== Exercise description ==
When the line containing "brown boat [287,345,387,434]" is found in the data below, copy it and each line after it through the line containing "orange plane [472,47,594,132]", exactly and with no others.

—————

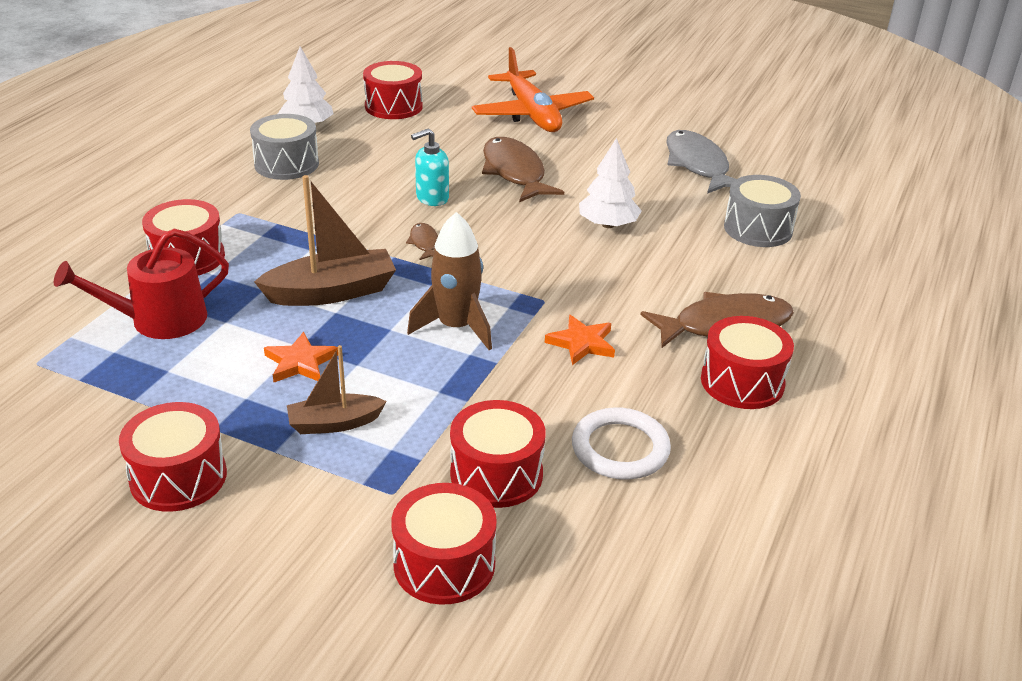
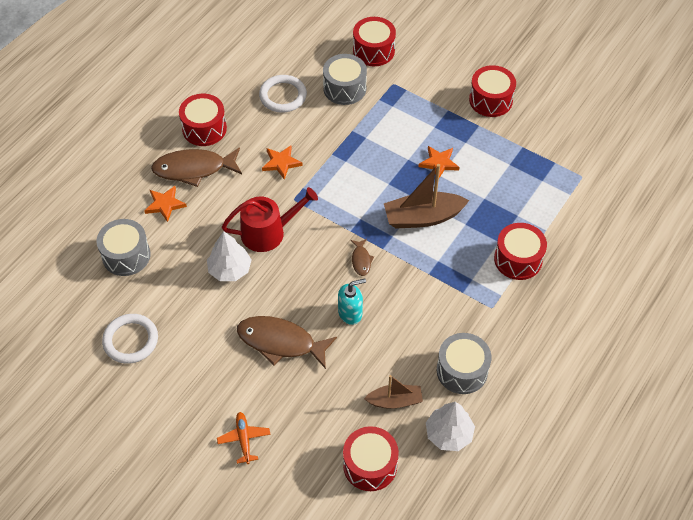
camera: 170 degrees left, 20 degrees up
red watering can [54,229,229,339] -> red watering can moved to [222,187,318,252]
brown boat [287,345,387,434] -> brown boat moved to [364,375,423,409]
brown rocket [407,212,492,350] -> none
red drum [450,400,546,508] -> grey drum [323,54,367,105]
orange plane [472,47,594,132] -> orange plane [217,412,271,464], size x0.46
brown fish [482,137,564,202] -> brown fish turned 120 degrees clockwise [237,316,337,369]
grey fish [666,130,736,194] -> white ring [102,314,158,364]
none -> orange star [144,186,187,222]

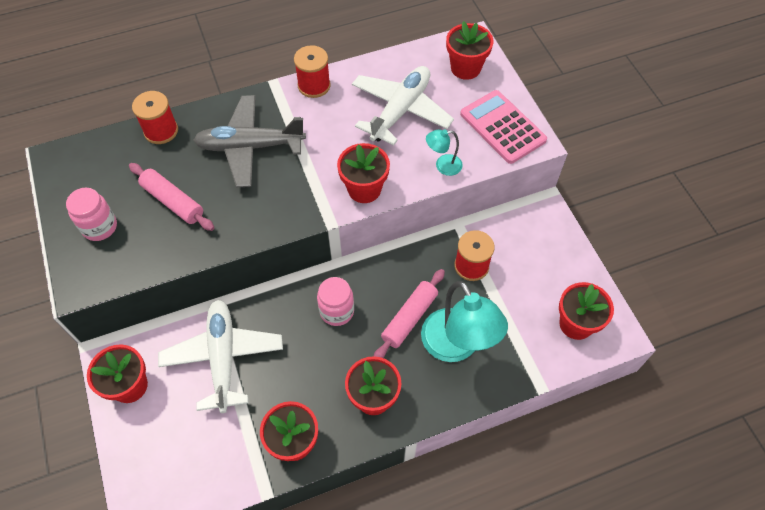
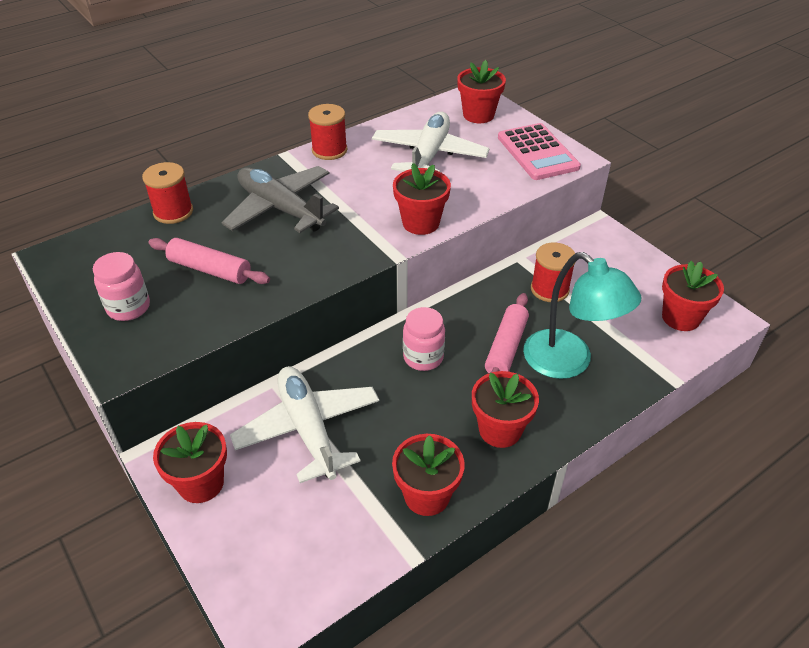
camera: 15 degrees left, 15 degrees down
grey plane [193,95,306,187] -> grey plane turned 60 degrees clockwise [221,166,339,233]
turquoise lamp [426,129,463,176] -> none
pink calculator [460,90,547,164] -> pink calculator turned 150 degrees counterclockwise [498,123,581,180]

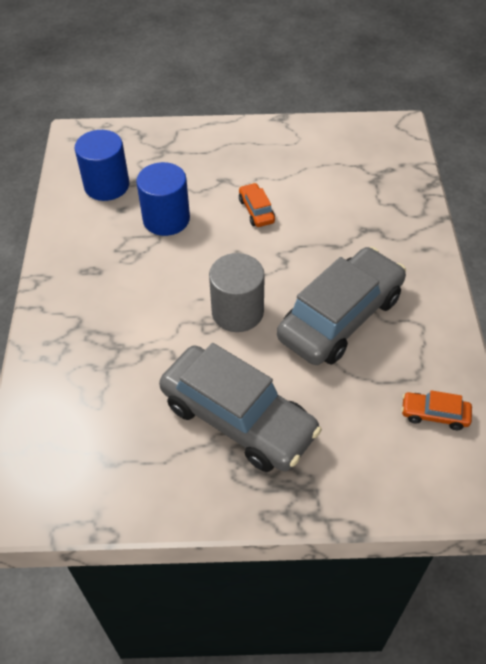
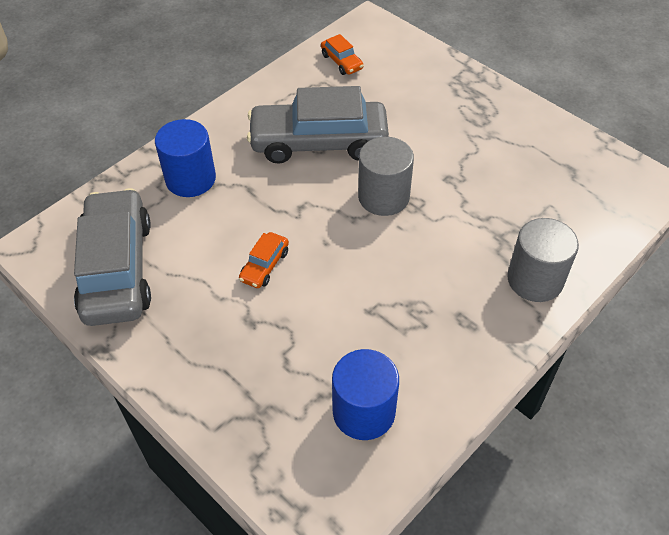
camera: 135 degrees left, 0 degrees up
blue cylinder [136,162,190,236] -> blue cylinder moved to [155,119,216,197]
grey car [159,343,322,472] -> grey car moved to [74,188,151,326]
none -> grey cylinder [507,218,579,302]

—————

== Answer box ==
brown boat [287,345,387,434] -> brown boat moved to [364,375,423,409]
brown rocket [407,212,492,350] -> none
red drum [450,400,546,508] -> grey drum [323,54,367,105]
orange plane [472,47,594,132] -> orange plane [217,412,271,464], size x0.46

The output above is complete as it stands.